- [Before-and-after scene images]:
--*--
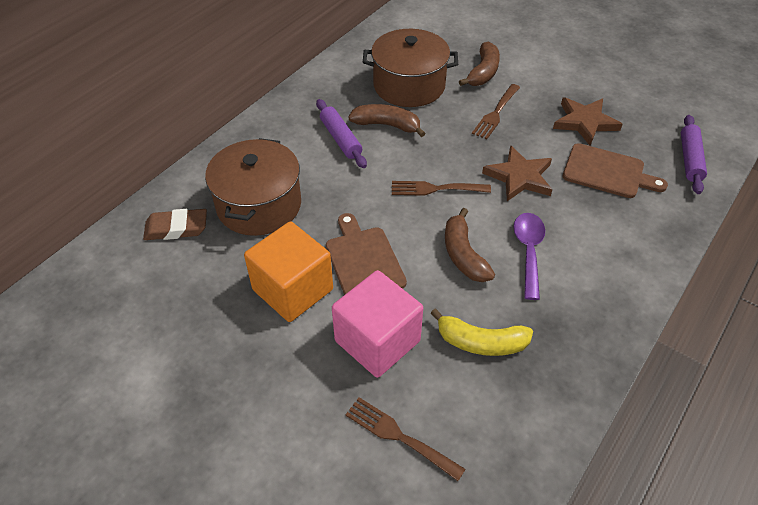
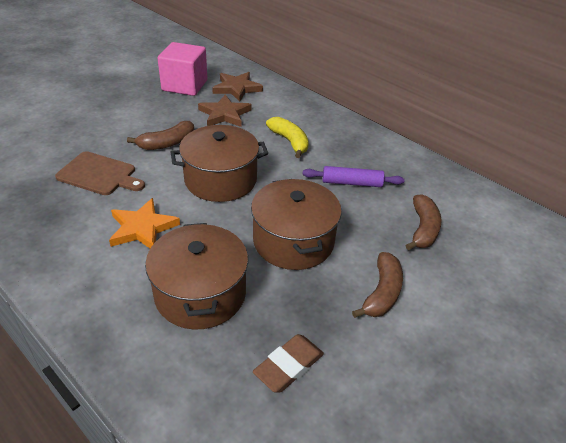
brown cutting board: 2 -> 1
brown fork: 3 -> 0
brown pot: 2 -> 3
orange cube: 1 -> 0
orange star: 0 -> 1
purple rolling pin: 2 -> 1
purple spoon: 1 -> 0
--*--
- [Required action]: Reproduce every record in full. Leave out the images.

- [Answer to this task]:
brown cutting board: 2 -> 1
brown fork: 3 -> 0
brown pot: 2 -> 3
orange cube: 1 -> 0
orange star: 0 -> 1
purple rolling pin: 2 -> 1
purple spoon: 1 -> 0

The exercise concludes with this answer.